Object change descriptions =
* * * * *

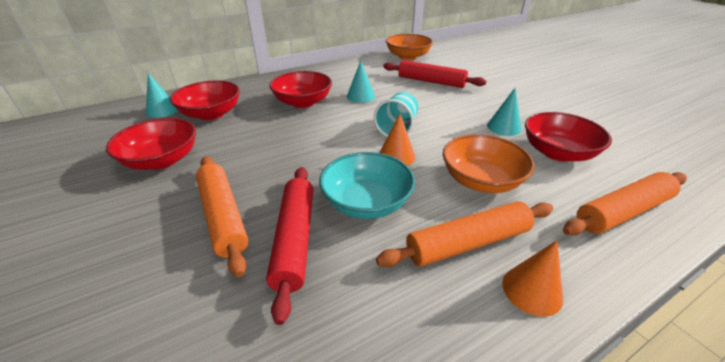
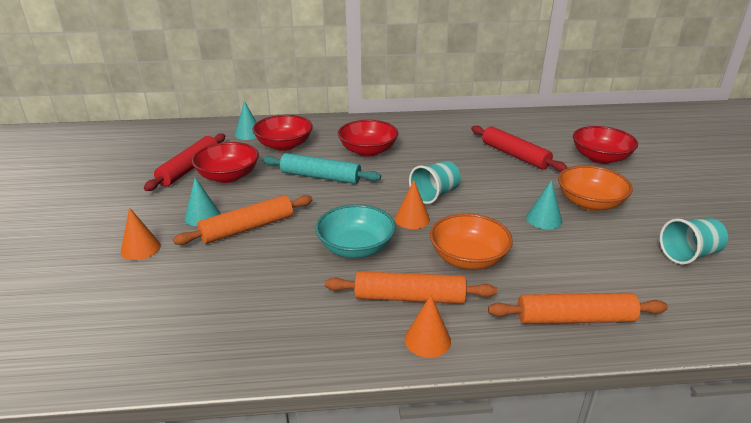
camera: 25 degrees right, 5 degrees down
orange rolling pin [196,156,249,277] -> orange rolling pin turned 60 degrees clockwise [173,195,313,245]
red rolling pin [266,167,313,325] -> red rolling pin moved to [144,134,225,191]
turquoise cone [347,61,375,103] -> turquoise cone moved to [185,178,221,226]
orange bowl [386,34,433,60] -> orange bowl moved to [558,165,633,211]
red bowl [525,112,612,162] -> red bowl moved to [573,126,638,164]
none -> orange cone [121,207,161,260]
none -> turquoise rolling pin [262,153,381,184]
none -> turquoise cup [660,218,728,265]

* * * * *

Written task = Return the data exactly. Pictures stay out.

Response area =
camera: 25 degrees right, 5 degrees down
orange rolling pin [196,156,249,277] -> orange rolling pin turned 60 degrees clockwise [173,195,313,245]
red rolling pin [266,167,313,325] -> red rolling pin moved to [144,134,225,191]
turquoise cone [347,61,375,103] -> turquoise cone moved to [185,178,221,226]
orange bowl [386,34,433,60] -> orange bowl moved to [558,165,633,211]
red bowl [525,112,612,162] -> red bowl moved to [573,126,638,164]
none -> orange cone [121,207,161,260]
none -> turquoise rolling pin [262,153,381,184]
none -> turquoise cup [660,218,728,265]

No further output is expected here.